THE TASK – Output exactly the lines from the first line of the records below through the line containing "(495, 343) = (451, 180): red dice -> none", both included, leaving out any pictures.

RECORDS FOR THE EXERCISE –
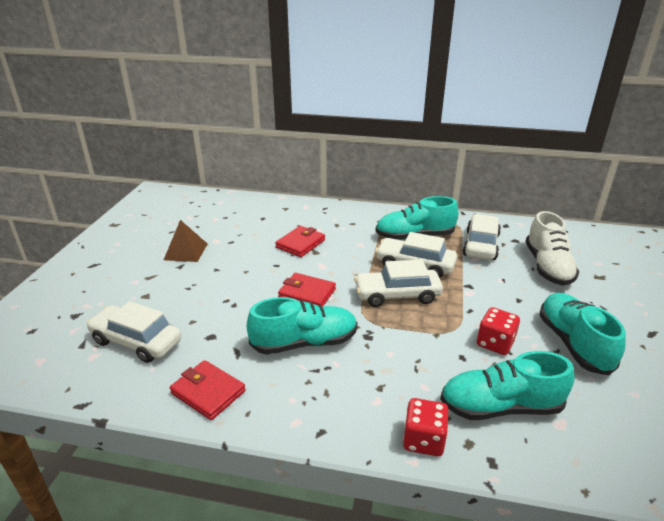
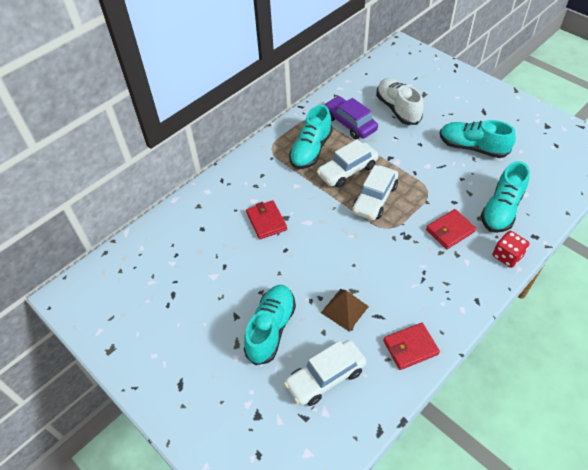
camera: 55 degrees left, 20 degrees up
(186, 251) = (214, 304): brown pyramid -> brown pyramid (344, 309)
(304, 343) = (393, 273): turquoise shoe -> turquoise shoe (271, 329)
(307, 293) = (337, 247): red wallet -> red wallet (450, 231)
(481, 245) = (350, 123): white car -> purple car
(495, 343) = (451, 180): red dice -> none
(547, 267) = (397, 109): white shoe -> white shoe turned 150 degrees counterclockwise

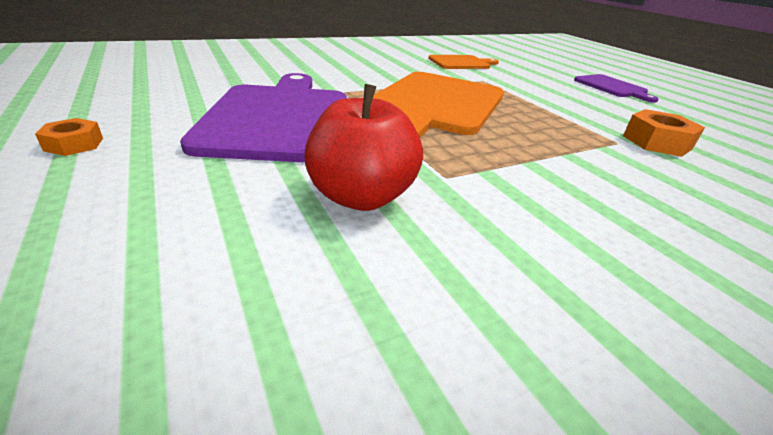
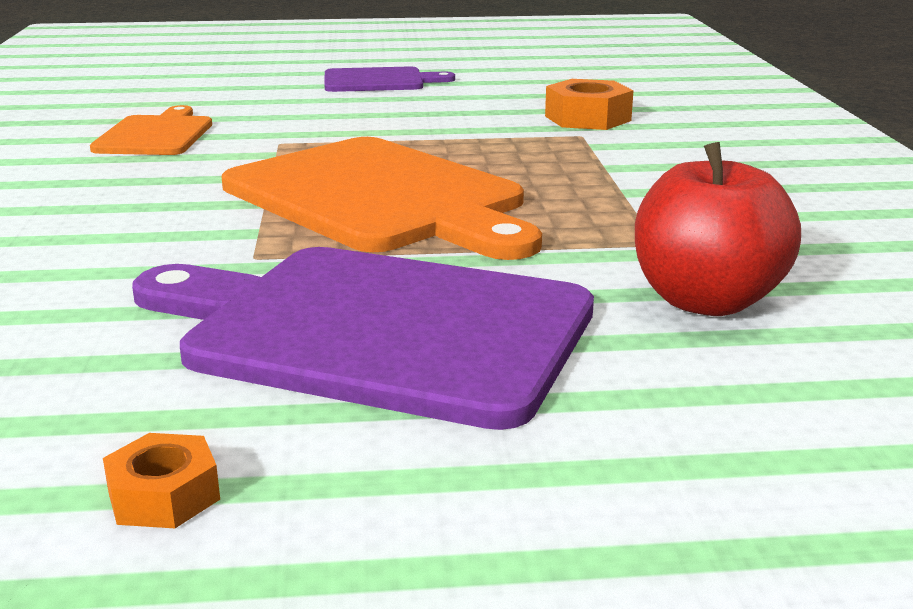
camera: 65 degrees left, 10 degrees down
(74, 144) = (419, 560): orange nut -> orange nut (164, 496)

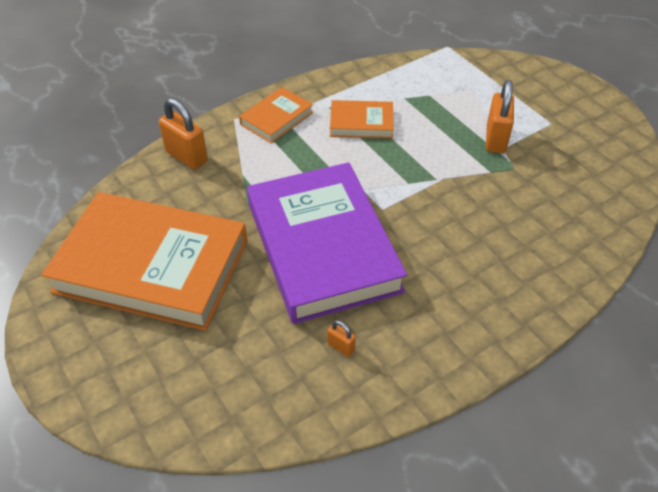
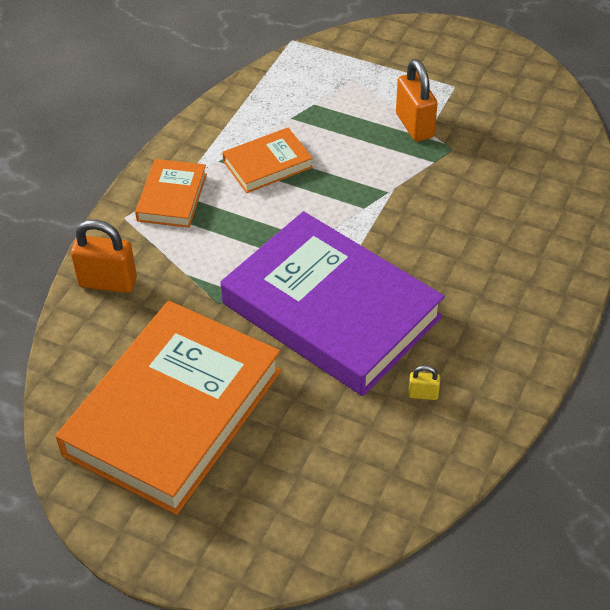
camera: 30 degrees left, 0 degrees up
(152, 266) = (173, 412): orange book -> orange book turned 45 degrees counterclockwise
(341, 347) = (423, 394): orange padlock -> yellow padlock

PROBLEM SOLUTION –
camera: 55 degrees left, 20 degrees up
(186, 251) = (214, 304): brown pyramid -> brown pyramid (344, 309)
(304, 343) = (393, 273): turquoise shoe -> turquoise shoe (271, 329)
(307, 293) = (337, 247): red wallet -> red wallet (450, 231)
(481, 245) = (350, 123): white car -> purple car
(495, 343) = (451, 180): red dice -> none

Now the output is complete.